>> start Input

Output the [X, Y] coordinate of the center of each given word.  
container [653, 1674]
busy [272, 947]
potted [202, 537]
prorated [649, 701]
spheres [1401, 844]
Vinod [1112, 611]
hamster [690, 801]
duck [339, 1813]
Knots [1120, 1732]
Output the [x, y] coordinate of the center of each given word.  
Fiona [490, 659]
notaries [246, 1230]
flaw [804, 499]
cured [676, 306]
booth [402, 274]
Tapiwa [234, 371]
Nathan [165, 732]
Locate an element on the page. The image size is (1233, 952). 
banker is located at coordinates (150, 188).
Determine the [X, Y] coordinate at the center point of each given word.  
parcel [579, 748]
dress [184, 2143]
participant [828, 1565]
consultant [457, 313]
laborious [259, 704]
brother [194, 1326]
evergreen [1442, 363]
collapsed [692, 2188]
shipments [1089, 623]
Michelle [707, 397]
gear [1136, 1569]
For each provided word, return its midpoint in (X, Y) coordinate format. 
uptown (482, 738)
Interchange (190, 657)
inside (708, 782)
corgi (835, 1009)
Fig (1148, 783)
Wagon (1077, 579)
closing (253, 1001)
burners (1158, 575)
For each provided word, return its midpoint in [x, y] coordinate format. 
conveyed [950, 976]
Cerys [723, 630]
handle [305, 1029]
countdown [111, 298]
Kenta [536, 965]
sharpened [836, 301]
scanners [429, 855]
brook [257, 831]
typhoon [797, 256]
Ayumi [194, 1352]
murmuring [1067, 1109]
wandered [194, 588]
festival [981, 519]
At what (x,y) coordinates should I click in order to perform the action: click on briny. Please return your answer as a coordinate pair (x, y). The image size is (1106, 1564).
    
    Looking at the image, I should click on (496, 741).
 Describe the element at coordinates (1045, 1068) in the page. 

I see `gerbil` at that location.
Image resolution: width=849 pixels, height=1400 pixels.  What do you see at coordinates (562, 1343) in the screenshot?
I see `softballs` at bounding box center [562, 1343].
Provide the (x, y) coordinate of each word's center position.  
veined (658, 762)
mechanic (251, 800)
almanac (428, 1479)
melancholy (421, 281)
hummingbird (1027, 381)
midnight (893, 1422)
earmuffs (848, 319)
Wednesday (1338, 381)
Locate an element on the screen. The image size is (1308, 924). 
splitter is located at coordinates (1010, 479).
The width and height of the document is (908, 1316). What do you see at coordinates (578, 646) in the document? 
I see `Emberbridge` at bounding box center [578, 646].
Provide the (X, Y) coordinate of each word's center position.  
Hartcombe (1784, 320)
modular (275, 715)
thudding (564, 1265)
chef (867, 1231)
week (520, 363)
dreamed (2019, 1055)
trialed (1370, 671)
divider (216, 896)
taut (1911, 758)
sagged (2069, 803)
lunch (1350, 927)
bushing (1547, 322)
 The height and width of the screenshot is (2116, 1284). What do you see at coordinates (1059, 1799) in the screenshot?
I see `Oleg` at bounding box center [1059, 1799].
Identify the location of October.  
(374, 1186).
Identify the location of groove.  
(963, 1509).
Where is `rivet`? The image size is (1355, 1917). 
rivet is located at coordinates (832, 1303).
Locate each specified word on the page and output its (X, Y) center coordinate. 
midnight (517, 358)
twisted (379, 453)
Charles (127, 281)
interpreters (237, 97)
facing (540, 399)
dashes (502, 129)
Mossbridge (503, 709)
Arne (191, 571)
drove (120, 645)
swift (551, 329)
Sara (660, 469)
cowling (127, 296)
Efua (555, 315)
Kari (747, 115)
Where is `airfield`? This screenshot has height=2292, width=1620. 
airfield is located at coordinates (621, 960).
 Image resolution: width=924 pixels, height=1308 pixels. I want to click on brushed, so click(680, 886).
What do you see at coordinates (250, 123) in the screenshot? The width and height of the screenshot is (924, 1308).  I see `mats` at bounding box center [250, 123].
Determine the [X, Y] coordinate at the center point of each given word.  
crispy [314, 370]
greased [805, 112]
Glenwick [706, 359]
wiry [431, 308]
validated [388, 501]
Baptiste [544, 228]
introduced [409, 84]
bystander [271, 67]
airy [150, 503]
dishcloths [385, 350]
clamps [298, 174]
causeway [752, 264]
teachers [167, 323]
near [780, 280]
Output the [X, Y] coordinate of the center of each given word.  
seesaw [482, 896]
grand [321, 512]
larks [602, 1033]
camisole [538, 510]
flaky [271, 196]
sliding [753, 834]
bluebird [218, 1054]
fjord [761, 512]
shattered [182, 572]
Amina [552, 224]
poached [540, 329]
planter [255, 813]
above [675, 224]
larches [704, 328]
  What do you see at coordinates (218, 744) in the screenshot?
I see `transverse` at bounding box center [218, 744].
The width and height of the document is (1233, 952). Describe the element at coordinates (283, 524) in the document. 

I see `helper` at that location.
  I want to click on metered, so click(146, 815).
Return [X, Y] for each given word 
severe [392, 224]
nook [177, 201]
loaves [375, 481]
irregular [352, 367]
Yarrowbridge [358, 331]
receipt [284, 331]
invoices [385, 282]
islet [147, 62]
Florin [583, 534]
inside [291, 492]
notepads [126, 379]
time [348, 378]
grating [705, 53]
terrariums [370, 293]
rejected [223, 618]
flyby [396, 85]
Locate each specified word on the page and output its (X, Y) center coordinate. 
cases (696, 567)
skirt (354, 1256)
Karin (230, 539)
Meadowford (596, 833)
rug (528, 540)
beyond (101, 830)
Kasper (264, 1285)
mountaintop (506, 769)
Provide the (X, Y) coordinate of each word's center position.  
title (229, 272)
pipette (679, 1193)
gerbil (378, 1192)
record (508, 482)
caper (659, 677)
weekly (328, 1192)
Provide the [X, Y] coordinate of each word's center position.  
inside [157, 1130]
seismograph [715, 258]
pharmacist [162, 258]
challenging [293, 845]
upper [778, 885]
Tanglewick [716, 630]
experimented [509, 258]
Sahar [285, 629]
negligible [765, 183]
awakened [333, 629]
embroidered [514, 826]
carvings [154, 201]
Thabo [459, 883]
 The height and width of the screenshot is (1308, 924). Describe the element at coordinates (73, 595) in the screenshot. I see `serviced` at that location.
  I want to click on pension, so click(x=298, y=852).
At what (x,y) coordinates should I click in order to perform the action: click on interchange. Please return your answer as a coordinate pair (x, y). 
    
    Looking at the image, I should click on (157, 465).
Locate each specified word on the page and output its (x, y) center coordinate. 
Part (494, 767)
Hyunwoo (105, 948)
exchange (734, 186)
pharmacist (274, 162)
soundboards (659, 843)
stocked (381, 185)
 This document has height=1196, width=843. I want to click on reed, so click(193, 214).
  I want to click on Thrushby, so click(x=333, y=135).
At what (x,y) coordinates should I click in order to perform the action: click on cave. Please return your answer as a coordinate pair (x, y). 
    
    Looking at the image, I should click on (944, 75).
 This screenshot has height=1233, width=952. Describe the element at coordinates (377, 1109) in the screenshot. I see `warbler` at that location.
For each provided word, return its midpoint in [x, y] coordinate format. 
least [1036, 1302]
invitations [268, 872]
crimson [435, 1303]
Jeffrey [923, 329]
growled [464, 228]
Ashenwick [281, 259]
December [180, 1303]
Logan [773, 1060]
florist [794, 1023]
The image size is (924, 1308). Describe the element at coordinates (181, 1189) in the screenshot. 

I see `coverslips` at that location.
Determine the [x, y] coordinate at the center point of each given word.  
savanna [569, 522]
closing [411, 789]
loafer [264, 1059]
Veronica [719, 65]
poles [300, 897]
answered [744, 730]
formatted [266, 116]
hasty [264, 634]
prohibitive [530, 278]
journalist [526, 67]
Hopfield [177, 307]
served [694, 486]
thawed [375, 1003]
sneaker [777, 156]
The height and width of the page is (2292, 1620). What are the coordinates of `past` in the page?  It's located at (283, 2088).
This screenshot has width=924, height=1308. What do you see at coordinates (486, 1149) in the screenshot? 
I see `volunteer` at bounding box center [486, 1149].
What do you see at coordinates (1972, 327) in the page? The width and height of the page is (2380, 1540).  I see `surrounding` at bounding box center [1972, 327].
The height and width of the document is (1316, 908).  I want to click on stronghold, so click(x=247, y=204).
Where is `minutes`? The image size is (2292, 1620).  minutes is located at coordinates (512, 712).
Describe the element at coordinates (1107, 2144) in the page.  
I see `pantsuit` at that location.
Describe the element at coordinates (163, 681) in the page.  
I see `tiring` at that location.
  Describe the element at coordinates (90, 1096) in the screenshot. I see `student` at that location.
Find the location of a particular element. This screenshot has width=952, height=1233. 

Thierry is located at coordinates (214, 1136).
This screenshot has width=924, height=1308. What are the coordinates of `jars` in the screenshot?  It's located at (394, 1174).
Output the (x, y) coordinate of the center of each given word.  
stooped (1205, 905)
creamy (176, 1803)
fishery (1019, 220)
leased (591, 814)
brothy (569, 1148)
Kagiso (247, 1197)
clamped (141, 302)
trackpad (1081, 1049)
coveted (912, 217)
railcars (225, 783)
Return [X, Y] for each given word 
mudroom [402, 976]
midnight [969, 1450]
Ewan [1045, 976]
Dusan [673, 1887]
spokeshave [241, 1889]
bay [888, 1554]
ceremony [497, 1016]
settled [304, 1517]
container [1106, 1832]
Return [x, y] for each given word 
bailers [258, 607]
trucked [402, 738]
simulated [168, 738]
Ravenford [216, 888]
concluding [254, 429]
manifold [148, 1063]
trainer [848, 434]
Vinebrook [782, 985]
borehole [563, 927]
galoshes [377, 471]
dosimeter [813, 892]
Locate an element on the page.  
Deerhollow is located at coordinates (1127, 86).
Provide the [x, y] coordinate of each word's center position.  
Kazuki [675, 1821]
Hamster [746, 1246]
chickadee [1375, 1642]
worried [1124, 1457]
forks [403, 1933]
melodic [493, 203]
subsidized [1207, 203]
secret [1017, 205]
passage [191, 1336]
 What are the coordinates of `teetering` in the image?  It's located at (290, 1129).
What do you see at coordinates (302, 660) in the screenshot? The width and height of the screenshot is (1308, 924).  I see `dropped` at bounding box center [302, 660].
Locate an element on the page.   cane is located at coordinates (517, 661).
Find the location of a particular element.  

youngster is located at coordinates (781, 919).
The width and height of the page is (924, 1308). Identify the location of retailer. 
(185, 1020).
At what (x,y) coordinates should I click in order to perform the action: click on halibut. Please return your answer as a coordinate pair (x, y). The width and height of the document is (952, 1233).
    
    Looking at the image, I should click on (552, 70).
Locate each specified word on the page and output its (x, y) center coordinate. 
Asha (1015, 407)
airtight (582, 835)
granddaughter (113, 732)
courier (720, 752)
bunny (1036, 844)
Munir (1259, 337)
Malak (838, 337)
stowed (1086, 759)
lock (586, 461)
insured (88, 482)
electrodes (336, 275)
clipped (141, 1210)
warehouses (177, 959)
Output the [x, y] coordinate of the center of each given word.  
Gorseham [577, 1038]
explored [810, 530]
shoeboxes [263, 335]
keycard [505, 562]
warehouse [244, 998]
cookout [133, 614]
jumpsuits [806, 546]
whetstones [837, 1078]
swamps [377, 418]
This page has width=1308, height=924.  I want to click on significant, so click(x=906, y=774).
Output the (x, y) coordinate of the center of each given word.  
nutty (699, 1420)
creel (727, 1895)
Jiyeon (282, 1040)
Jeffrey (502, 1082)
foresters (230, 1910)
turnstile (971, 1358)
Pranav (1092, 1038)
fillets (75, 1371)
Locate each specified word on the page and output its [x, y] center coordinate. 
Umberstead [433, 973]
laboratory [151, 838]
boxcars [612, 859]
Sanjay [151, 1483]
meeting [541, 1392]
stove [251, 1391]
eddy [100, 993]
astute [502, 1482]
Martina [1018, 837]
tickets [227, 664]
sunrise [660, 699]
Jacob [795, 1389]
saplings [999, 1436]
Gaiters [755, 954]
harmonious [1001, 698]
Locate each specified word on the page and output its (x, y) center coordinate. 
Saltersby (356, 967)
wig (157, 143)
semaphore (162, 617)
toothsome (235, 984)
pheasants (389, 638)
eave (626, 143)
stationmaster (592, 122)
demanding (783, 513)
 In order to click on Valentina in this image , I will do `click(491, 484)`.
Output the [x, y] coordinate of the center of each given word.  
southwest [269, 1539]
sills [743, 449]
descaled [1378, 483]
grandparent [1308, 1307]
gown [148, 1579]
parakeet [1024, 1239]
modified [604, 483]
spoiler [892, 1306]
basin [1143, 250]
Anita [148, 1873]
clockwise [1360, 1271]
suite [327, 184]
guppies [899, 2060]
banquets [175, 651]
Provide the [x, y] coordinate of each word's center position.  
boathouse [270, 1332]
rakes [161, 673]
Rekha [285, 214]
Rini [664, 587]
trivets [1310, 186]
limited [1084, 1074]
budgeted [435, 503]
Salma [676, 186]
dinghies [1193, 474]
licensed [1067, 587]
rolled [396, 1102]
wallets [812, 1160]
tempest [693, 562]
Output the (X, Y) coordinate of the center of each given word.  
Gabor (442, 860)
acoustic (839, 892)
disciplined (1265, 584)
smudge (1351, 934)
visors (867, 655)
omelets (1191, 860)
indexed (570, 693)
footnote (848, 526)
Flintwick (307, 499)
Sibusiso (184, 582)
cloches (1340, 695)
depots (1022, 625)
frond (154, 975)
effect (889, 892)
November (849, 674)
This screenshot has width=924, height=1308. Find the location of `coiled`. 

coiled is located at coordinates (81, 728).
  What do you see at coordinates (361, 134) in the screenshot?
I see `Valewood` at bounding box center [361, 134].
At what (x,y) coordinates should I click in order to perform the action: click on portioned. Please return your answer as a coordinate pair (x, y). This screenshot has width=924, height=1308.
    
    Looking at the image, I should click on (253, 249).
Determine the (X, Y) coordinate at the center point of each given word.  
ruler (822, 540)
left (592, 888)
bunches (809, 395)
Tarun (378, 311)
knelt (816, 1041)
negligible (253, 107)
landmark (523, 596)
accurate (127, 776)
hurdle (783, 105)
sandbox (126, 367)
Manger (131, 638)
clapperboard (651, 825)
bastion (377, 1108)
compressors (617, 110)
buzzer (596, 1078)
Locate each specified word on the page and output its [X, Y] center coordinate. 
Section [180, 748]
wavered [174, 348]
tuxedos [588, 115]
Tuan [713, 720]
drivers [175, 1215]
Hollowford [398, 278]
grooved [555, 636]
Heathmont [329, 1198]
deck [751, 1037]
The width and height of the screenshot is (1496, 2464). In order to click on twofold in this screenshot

>> end Input

▶ **Request**:
Count the lines in the rows above that contain the string "resolution" with matching case, and give only the number.

▶ **Response**:
2